### Source records:
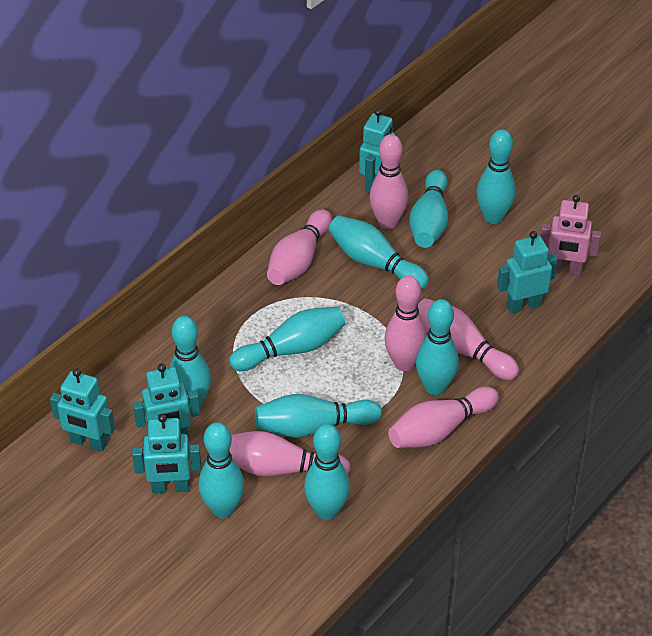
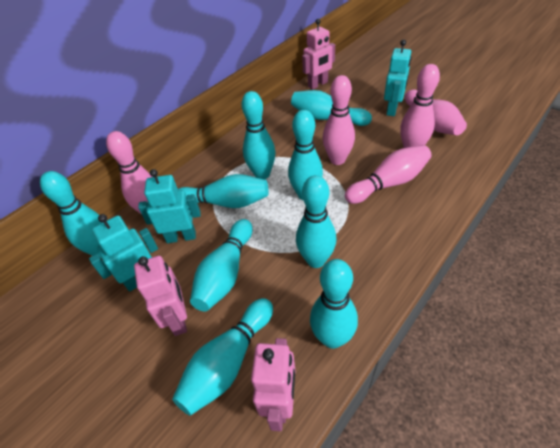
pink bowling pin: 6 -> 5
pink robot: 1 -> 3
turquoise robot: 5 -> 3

--

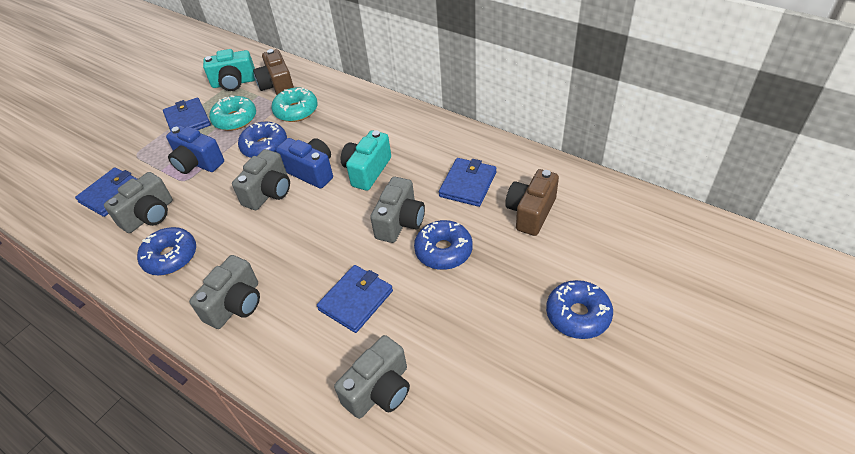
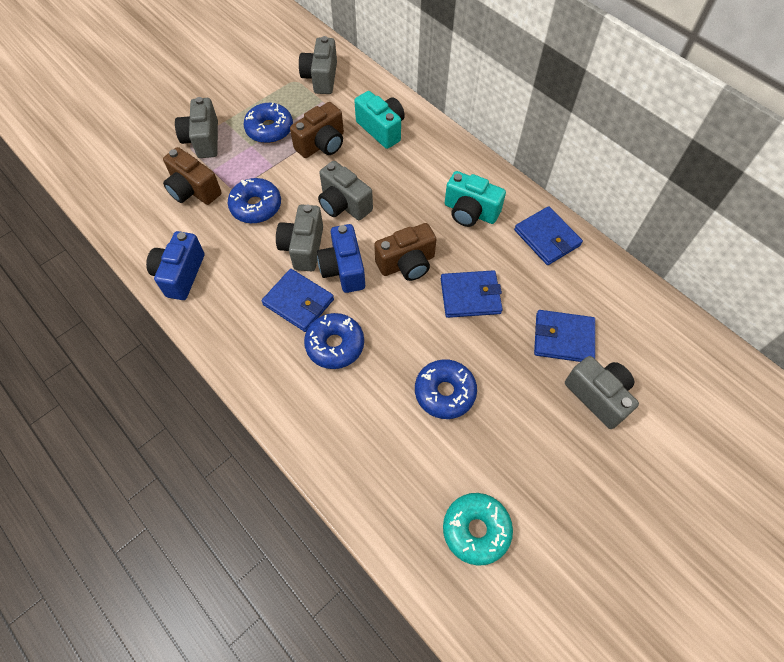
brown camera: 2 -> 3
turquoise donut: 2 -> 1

### What you will do:
In the records above, find the lines holding "turquoise". Copy each one.

### Solution to this task:
turquoise robot: 5 -> 3
turquoise donut: 2 -> 1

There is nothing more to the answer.